• **What you should do**
Pick out the lines below that include the string "left".
(Input data)
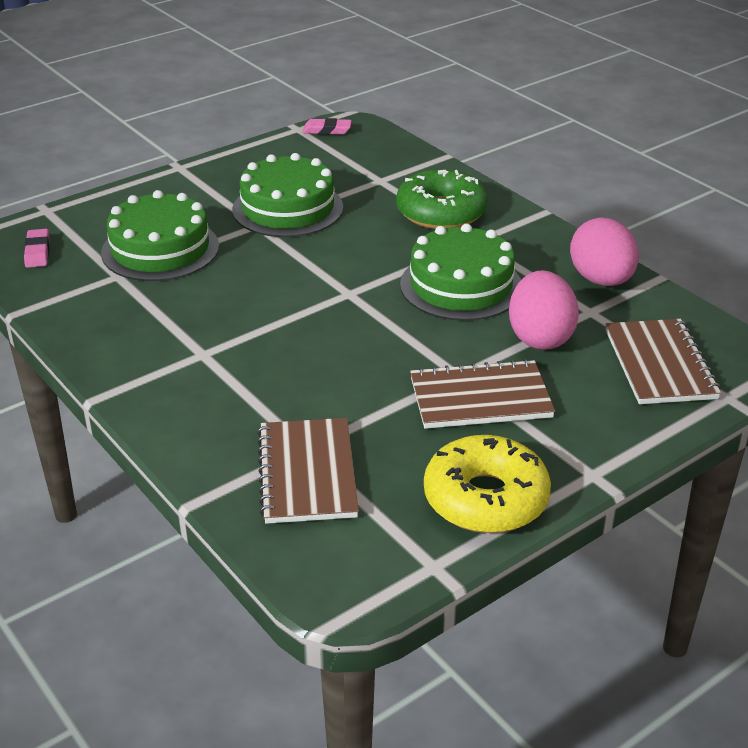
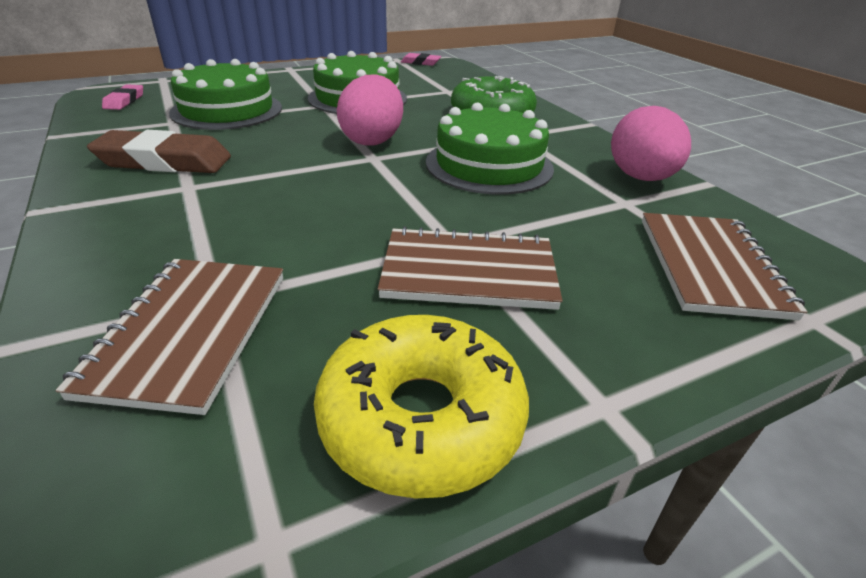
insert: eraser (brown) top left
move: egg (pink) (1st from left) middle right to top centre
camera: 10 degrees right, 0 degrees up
(End Input data)
• **Answer for this exercise**
insert: eraser (brown) top left
move: egg (pink) (1st from left) middle right to top centre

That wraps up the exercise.